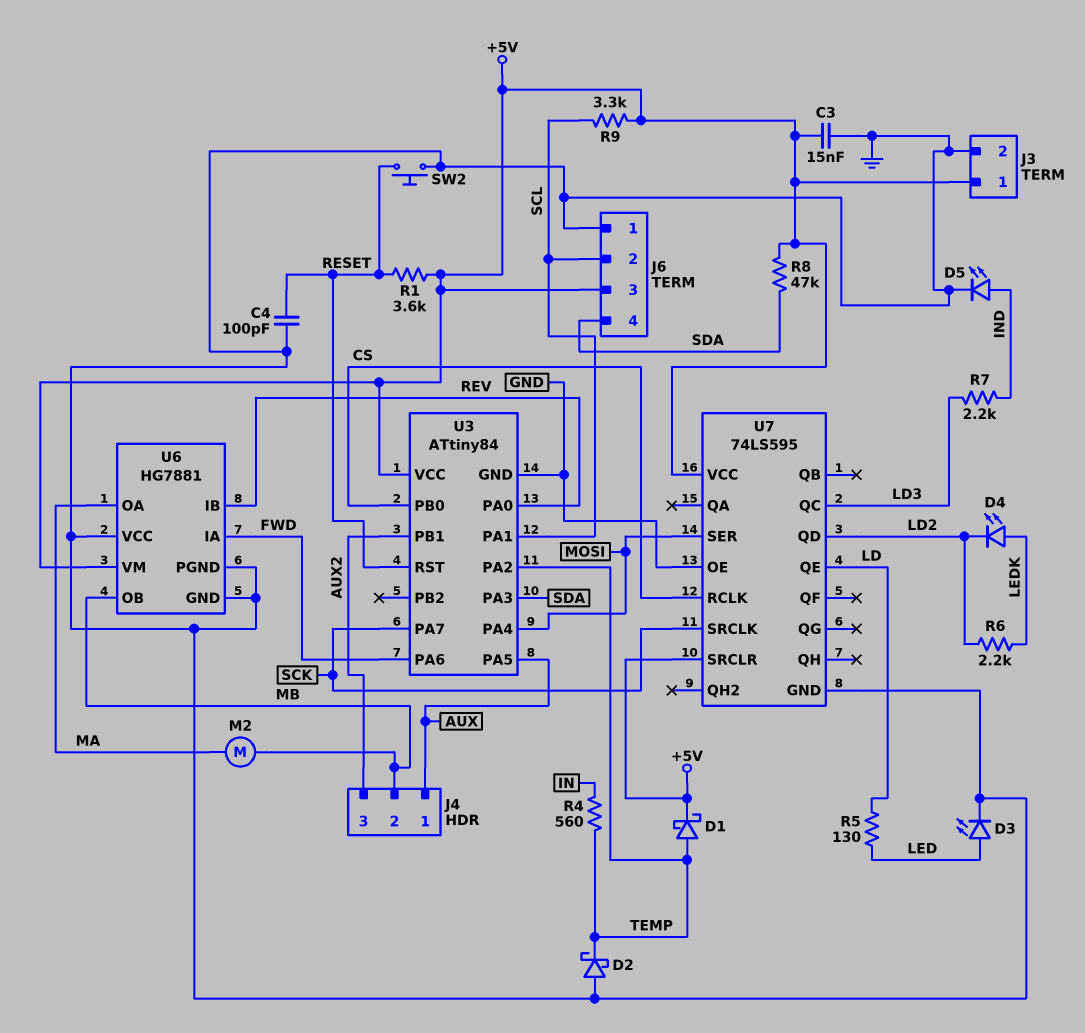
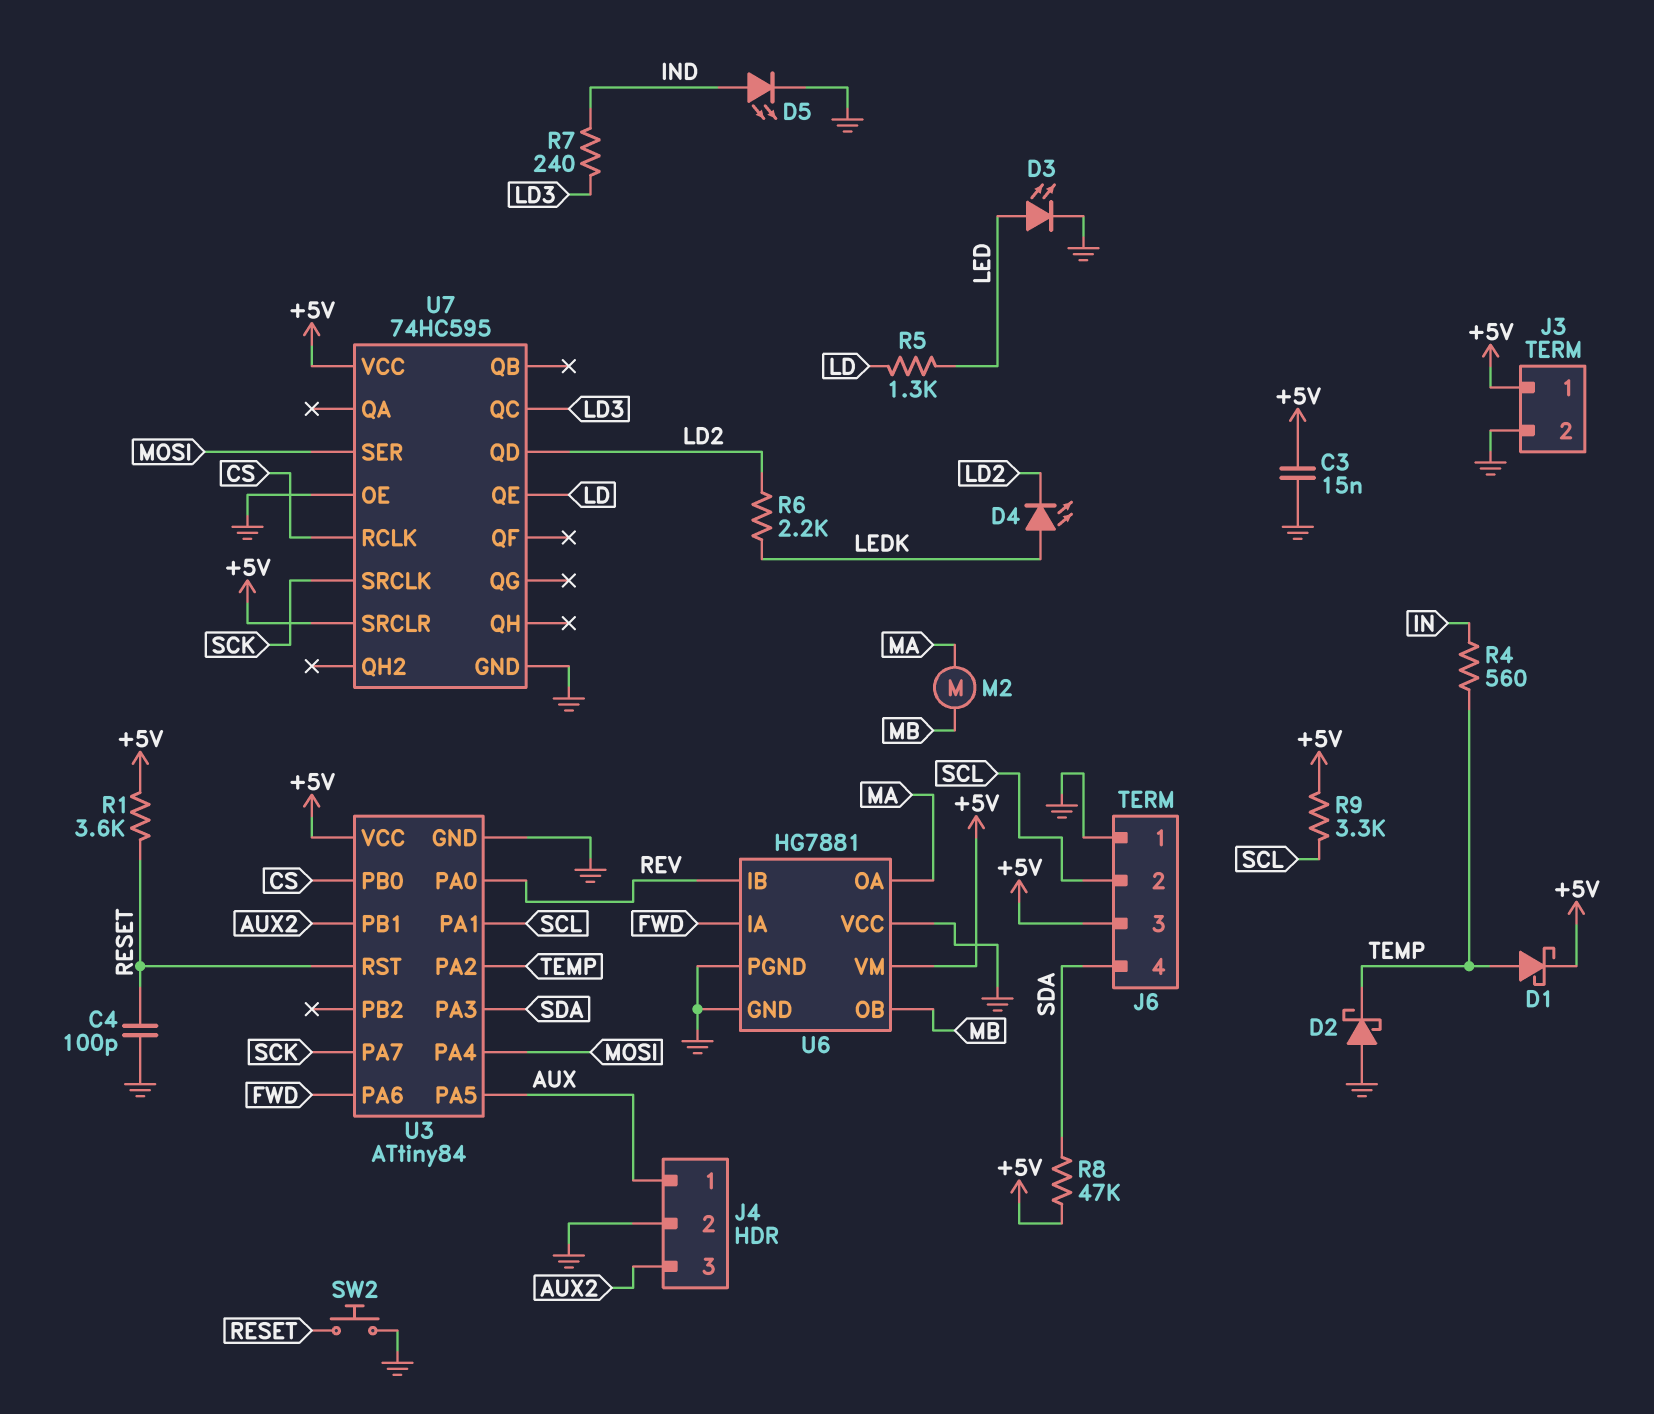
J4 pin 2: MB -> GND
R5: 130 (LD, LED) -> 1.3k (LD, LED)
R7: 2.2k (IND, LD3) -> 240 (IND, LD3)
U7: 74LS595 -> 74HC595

...

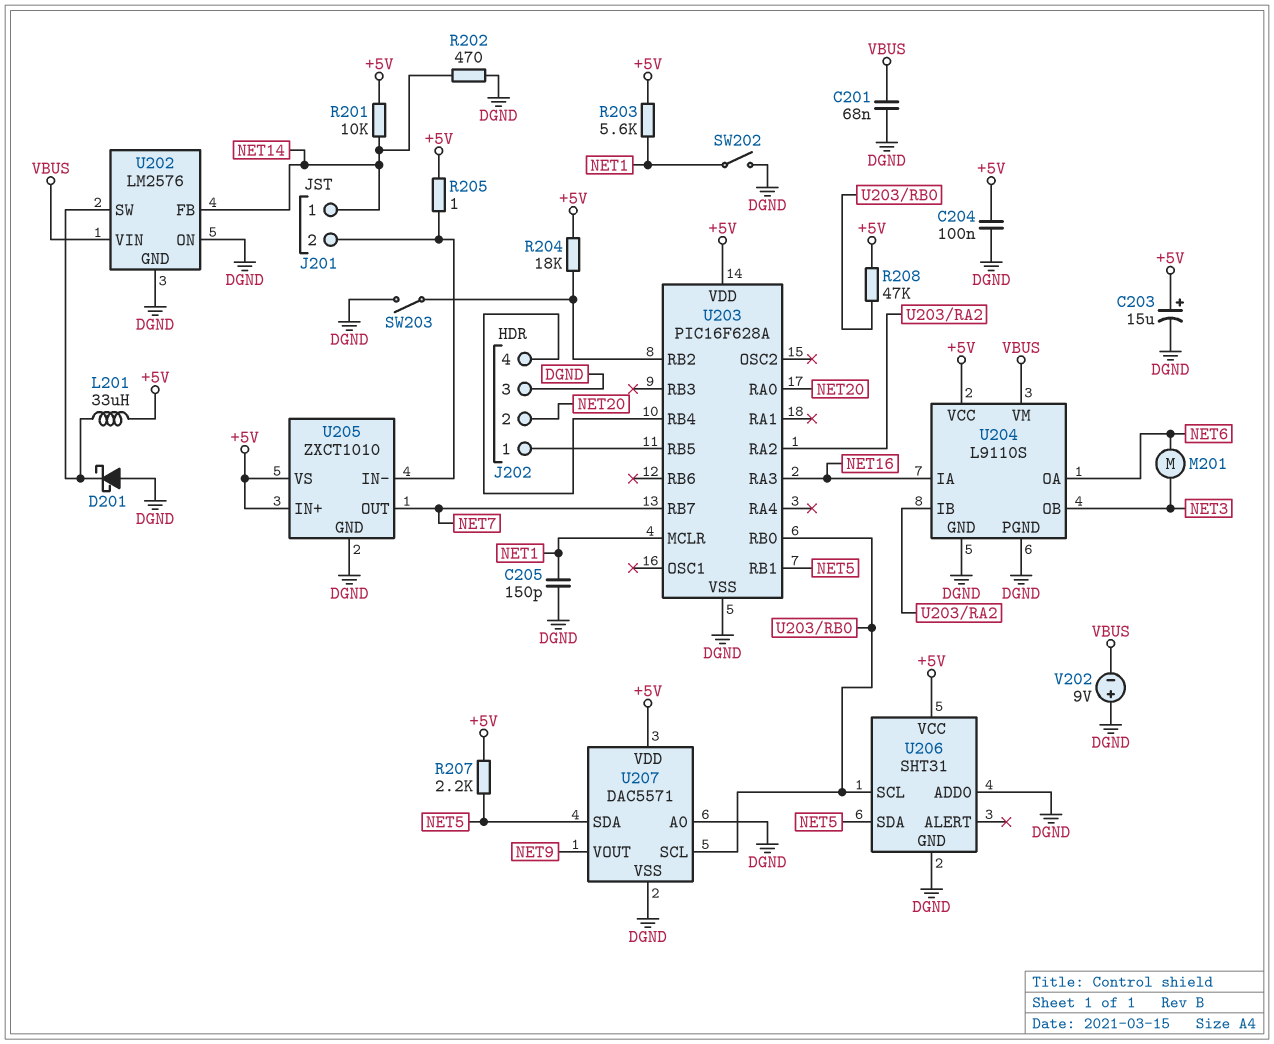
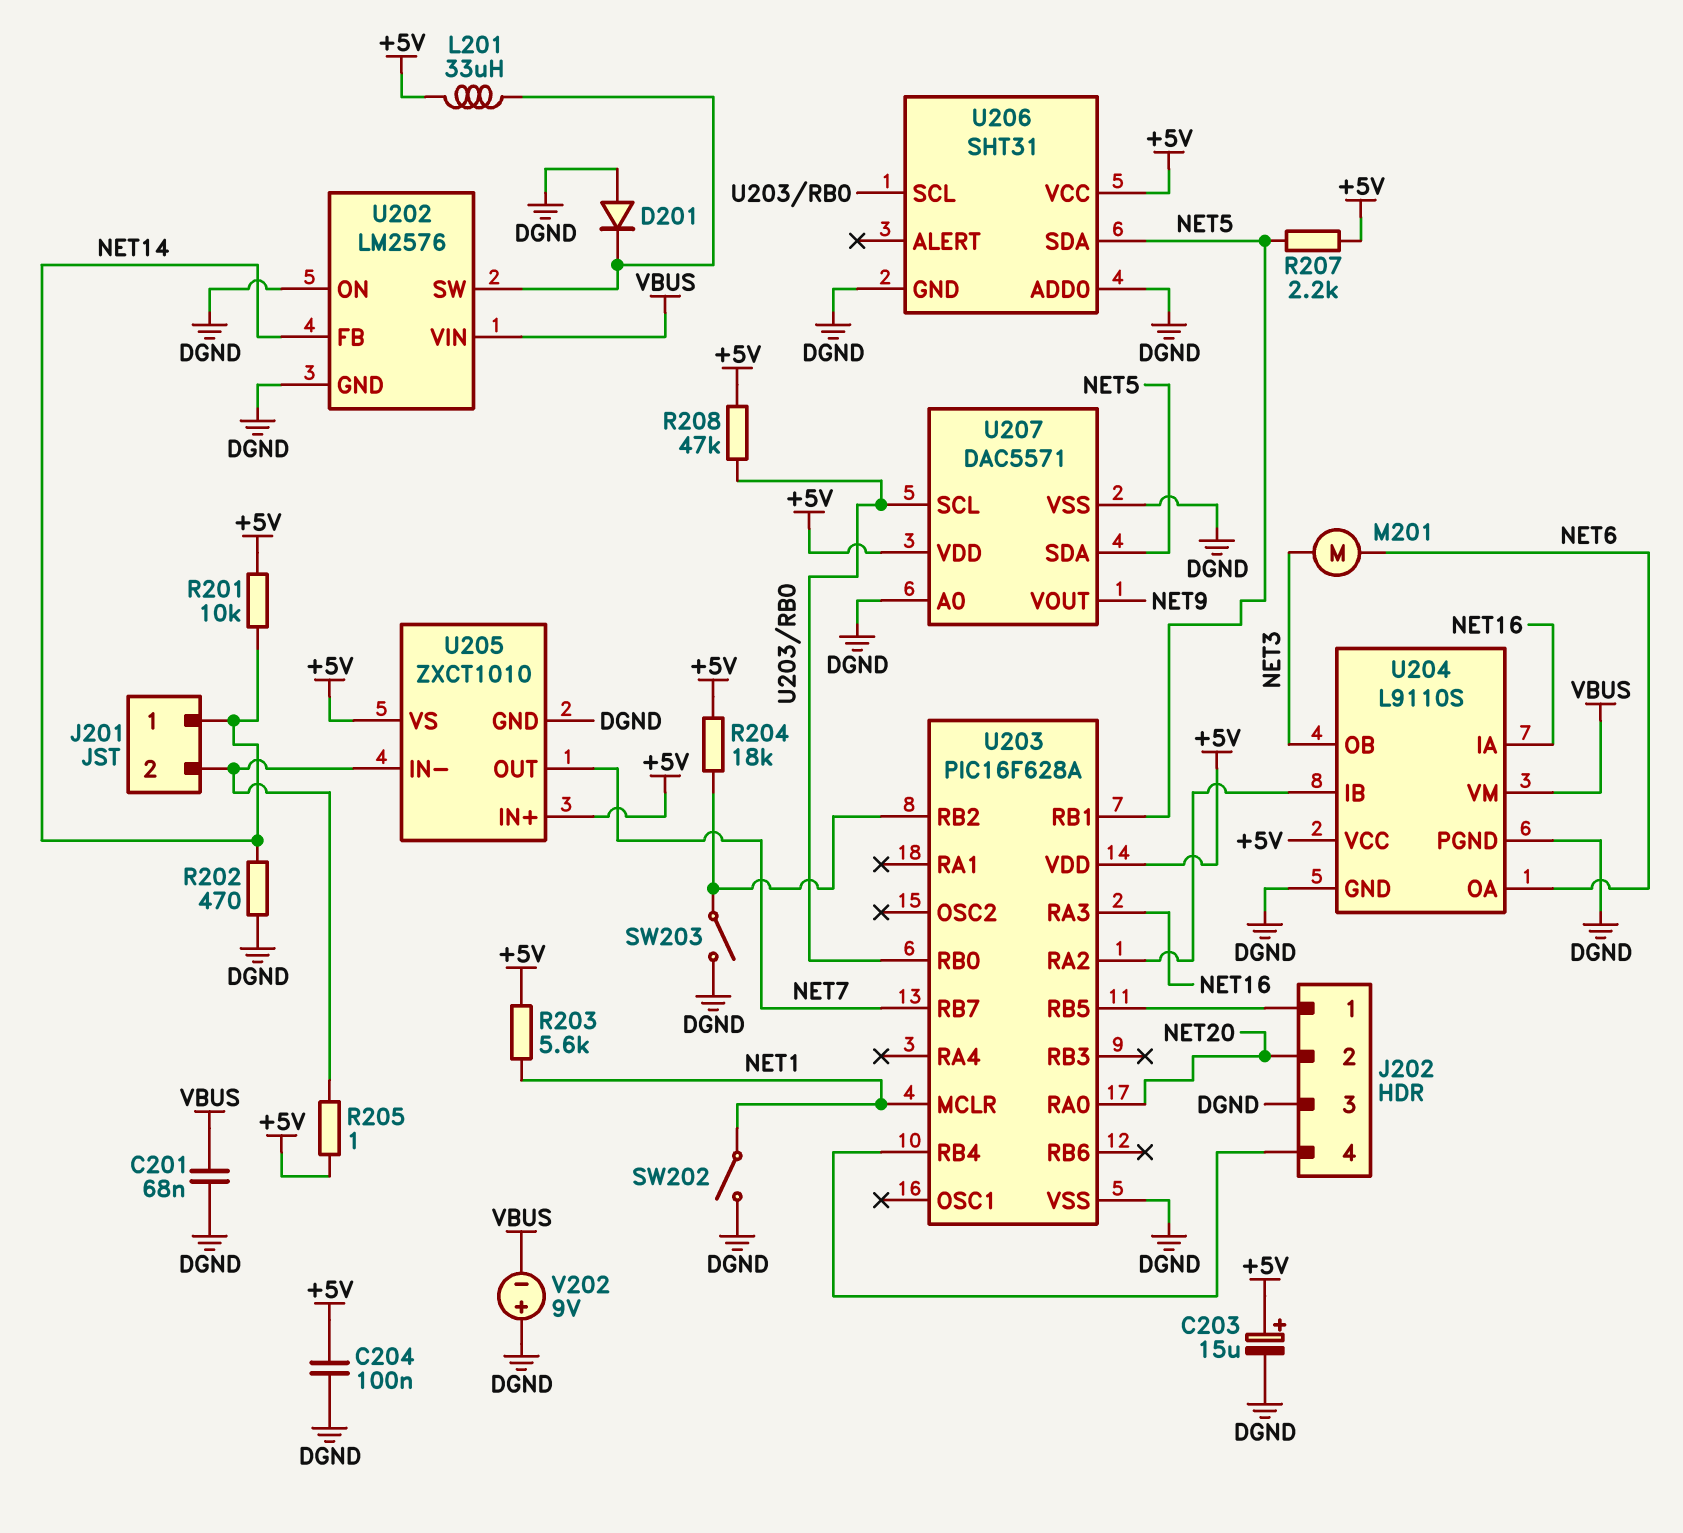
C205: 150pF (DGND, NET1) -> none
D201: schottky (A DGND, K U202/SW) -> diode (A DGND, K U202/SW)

#### Work item
The exact lines of the material above starting at the one that contains "J4 pin 2: MB -> GND" and ending at the one that contains "U7: 74LS595 -> 74HC595" are what to retype; leave out everything else.

#### Solution for this exercise
J4 pin 2: MB -> GND
R5: 130 (LD, LED) -> 1.3k (LD, LED)
R7: 2.2k (IND, LD3) -> 240 (IND, LD3)
U7: 74LS595 -> 74HC595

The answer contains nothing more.